## PROMPT
Using the listing below, print exactly everything from the line with "none -> cyan 1x6 plate [126,239,250,310]" down to the line with "none -> cyan 1x1 plate [301,271,334,297]", both included, and nothing more.

## DATA RECORDS
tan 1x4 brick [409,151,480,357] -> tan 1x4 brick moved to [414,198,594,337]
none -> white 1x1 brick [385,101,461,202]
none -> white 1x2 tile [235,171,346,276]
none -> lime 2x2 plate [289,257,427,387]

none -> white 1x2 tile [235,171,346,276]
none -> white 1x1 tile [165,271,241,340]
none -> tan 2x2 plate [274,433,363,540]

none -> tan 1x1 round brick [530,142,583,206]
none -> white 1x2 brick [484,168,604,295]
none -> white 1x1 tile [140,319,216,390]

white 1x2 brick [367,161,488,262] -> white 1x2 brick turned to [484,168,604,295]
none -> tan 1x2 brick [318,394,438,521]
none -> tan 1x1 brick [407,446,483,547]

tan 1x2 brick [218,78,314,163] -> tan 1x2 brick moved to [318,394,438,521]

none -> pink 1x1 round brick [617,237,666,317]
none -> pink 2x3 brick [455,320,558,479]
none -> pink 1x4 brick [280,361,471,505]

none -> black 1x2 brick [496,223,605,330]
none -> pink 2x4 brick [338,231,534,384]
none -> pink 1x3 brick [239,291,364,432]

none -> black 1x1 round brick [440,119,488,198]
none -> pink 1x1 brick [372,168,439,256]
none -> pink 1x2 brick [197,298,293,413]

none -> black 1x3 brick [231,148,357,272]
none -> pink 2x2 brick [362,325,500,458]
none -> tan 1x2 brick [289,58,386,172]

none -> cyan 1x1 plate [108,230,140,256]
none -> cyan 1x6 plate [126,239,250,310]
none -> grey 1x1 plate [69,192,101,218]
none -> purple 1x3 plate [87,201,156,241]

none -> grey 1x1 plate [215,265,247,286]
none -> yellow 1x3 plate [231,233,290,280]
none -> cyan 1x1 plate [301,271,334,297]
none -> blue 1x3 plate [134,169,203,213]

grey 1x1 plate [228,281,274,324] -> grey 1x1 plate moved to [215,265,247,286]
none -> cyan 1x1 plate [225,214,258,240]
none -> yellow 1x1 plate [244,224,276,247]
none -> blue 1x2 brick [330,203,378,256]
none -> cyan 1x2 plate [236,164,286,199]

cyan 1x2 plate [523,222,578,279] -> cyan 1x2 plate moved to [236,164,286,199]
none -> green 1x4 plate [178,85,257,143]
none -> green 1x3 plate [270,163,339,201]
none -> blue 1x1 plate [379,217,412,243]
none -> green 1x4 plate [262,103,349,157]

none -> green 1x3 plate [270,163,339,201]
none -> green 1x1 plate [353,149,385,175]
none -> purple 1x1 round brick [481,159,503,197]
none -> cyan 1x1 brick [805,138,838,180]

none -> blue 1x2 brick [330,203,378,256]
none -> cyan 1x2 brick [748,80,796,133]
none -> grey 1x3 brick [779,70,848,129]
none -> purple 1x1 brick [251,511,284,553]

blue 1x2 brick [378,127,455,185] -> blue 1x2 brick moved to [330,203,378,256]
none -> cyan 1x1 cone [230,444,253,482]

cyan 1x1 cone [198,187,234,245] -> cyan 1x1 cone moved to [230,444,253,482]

## SOLUTION TO THIS EXERCISE
none -> cyan 1x6 plate [126,239,250,310]
none -> grey 1x1 plate [69,192,101,218]
none -> purple 1x3 plate [87,201,156,241]

none -> grey 1x1 plate [215,265,247,286]
none -> yellow 1x3 plate [231,233,290,280]
none -> cyan 1x1 plate [301,271,334,297]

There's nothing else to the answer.